*** EXCERPTED RECORDS

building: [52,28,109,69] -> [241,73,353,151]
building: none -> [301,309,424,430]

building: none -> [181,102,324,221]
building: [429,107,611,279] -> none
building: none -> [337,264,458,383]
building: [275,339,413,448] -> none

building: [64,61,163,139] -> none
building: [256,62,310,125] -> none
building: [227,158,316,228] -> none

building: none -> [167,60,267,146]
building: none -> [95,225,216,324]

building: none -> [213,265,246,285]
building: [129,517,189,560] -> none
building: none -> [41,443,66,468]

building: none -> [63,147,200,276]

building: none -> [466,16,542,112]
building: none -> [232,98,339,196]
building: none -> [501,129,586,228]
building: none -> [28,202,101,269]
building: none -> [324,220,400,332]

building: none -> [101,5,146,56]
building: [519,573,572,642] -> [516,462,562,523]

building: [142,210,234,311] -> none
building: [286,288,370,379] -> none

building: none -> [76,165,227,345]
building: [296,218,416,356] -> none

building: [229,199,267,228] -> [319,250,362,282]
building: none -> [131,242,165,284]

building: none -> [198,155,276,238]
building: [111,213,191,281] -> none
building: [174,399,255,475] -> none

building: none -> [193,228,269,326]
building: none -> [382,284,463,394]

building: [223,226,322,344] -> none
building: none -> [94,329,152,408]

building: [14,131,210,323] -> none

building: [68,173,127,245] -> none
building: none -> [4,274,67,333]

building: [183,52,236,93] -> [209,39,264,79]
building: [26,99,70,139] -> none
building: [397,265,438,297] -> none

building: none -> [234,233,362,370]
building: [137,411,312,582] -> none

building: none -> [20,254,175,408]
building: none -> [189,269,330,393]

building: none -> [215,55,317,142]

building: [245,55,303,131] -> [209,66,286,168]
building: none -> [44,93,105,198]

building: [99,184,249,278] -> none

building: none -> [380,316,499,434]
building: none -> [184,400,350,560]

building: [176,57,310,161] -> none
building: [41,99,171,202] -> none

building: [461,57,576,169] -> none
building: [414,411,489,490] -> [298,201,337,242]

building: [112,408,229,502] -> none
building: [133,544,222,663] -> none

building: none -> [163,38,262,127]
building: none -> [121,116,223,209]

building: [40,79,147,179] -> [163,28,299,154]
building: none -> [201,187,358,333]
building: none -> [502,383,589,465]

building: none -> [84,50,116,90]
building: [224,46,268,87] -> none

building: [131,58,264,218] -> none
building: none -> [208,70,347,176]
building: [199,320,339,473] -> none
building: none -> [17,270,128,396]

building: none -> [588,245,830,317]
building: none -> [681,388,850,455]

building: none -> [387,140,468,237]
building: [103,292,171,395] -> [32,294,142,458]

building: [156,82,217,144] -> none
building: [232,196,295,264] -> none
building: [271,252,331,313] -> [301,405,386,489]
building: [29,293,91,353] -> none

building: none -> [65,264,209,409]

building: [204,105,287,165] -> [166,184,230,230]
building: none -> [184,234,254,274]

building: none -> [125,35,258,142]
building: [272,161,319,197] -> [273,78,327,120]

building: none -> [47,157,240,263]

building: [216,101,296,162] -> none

******

WHAT THE TASK ASKS
Copy verbatim the span of lines that begins with the line holding "building: none -> [125,35,258,142]" and ends at the last line of the records.

EXERCISE SOLUTION
building: none -> [125,35,258,142]
building: [272,161,319,197] -> [273,78,327,120]

building: none -> [47,157,240,263]

building: [216,101,296,162] -> none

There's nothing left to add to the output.